**Work order**: Starting at the line that contains "green domino: [95,184,152,208]", output each line through the end of the data exactly, and nothing more.

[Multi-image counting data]

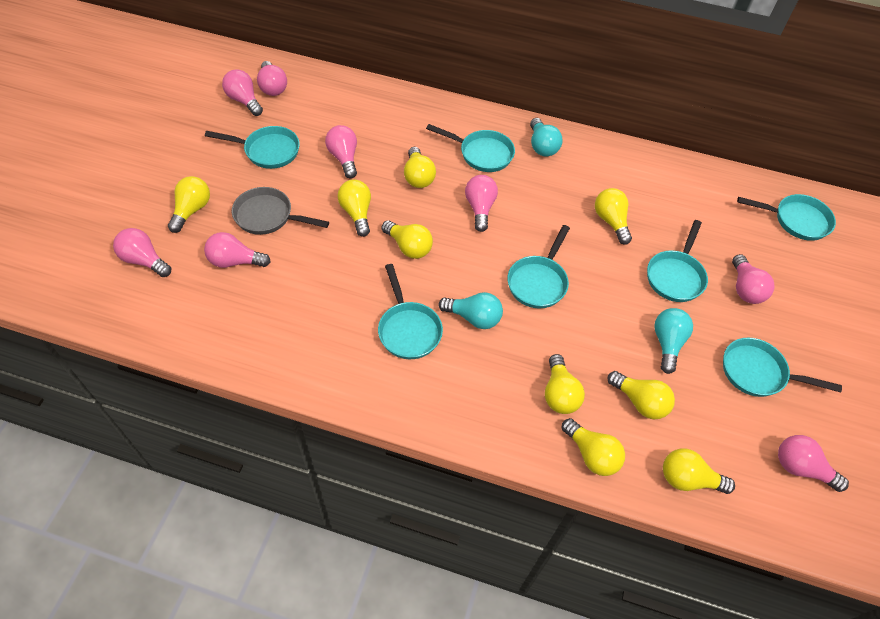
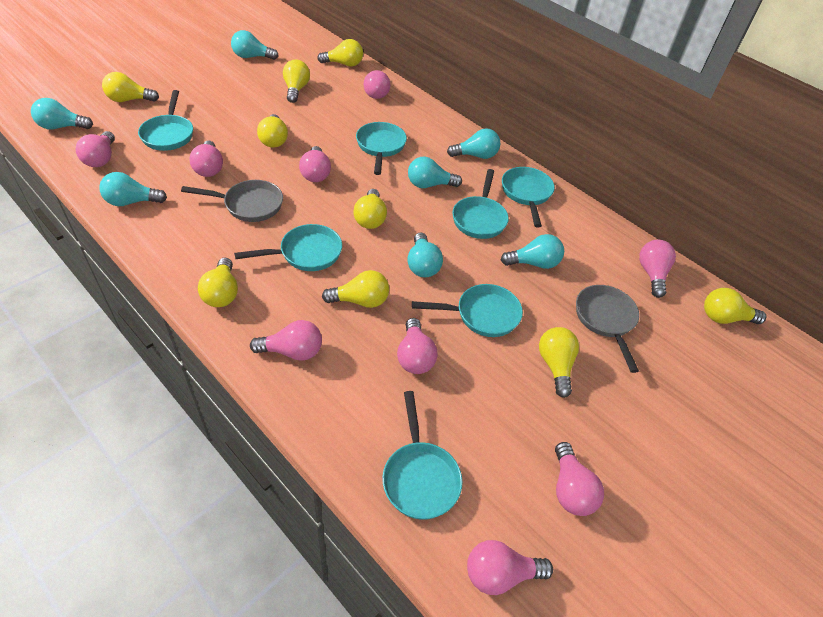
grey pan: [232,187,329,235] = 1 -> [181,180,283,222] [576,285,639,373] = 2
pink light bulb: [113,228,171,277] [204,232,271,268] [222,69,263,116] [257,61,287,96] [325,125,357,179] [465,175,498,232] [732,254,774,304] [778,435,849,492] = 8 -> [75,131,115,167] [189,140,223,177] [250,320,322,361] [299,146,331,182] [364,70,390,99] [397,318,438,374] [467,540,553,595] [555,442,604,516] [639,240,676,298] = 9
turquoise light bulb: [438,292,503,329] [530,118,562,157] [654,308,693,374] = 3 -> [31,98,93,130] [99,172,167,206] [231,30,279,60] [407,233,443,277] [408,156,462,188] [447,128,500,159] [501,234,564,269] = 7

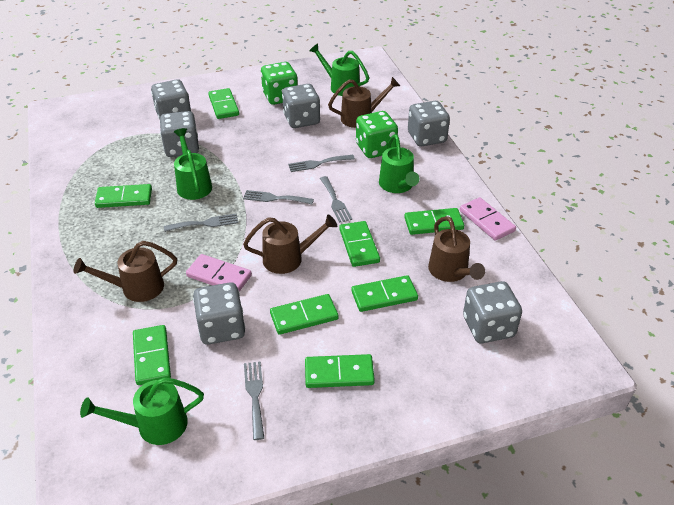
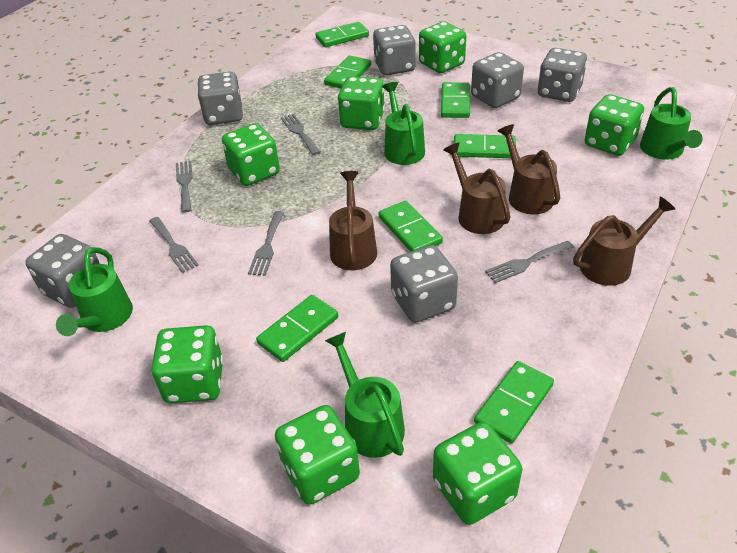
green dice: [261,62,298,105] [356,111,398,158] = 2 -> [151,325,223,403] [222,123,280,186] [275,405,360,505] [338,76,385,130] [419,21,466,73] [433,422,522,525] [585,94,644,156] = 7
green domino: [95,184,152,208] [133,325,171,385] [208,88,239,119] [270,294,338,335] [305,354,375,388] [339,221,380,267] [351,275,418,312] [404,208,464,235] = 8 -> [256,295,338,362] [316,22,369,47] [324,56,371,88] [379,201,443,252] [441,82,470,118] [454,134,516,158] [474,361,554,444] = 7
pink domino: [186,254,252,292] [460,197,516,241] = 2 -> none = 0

**Result of this task**:
green domino: [95,184,152,208] [133,325,171,385] [208,88,239,119] [270,294,338,335] [305,354,375,388] [339,221,380,267] [351,275,418,312] [404,208,464,235] = 8 -> [256,295,338,362] [316,22,369,47] [324,56,371,88] [379,201,443,252] [441,82,470,118] [454,134,516,158] [474,361,554,444] = 7
pink domino: [186,254,252,292] [460,197,516,241] = 2 -> none = 0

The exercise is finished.